EXERCISE REQUIREMENTS
From the data below, keep only the lines that contain the word "purple". Copy each of those lines unchanged.

RECORDS FOR THIS EXERCISE
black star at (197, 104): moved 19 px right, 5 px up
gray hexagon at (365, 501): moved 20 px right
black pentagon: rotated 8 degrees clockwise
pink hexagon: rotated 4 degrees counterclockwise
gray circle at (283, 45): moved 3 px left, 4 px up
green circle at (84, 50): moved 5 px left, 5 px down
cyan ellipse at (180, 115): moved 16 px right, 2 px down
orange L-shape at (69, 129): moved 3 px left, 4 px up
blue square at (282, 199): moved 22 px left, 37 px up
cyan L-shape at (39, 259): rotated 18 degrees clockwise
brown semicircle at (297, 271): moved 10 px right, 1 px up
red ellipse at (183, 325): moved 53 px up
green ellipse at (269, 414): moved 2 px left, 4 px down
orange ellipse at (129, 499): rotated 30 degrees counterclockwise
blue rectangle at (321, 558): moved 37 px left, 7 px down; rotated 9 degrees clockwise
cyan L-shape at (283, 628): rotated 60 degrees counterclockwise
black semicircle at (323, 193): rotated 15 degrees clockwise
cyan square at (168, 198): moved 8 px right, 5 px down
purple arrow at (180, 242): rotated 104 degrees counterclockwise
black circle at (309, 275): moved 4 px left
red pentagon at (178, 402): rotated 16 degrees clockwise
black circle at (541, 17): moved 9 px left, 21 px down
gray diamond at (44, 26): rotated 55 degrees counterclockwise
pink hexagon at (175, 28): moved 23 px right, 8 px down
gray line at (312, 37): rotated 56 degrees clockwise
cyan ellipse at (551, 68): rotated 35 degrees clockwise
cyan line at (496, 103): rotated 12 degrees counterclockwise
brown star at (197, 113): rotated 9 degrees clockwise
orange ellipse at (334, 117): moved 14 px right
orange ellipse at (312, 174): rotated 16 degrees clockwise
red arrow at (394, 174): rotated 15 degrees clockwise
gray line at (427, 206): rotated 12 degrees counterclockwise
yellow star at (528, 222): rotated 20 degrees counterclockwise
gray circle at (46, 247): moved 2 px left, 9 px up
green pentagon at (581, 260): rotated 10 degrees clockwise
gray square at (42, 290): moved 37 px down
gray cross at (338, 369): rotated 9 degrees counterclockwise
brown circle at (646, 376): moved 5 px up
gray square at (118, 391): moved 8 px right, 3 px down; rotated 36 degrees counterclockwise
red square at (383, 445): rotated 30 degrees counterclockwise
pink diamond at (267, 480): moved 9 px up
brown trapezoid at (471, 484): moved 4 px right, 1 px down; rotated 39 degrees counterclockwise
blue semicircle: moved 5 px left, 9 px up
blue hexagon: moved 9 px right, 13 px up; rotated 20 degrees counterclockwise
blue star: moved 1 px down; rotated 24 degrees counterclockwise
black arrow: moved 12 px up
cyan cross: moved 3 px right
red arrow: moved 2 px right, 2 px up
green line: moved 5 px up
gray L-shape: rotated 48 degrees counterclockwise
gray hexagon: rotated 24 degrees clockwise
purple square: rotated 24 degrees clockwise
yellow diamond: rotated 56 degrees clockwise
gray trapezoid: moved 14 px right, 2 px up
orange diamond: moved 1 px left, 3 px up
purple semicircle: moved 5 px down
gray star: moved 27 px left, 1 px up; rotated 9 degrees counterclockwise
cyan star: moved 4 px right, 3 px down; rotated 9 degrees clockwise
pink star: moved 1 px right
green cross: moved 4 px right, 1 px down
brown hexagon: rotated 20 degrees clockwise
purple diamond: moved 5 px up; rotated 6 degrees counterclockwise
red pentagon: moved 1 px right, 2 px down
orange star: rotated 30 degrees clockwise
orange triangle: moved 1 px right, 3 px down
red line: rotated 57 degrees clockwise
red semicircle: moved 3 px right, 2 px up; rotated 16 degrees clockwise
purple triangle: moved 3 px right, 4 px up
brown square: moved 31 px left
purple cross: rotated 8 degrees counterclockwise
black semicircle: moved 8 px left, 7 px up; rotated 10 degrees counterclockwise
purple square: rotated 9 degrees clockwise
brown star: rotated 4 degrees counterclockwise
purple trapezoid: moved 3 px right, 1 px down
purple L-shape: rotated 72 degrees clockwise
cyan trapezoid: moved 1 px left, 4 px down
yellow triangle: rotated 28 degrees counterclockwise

EXPECTED OUTPUT
purple arrow at (180, 242): rotated 104 degrees counterclockwise
purple square: rotated 24 degrees clockwise
purple semicircle: moved 5 px down
purple diamond: moved 5 px up; rotated 6 degrees counterclockwise
purple triangle: moved 3 px right, 4 px up
purple cross: rotated 8 degrees counterclockwise
purple square: rotated 9 degrees clockwise
purple trapezoid: moved 3 px right, 1 px down
purple L-shape: rotated 72 degrees clockwise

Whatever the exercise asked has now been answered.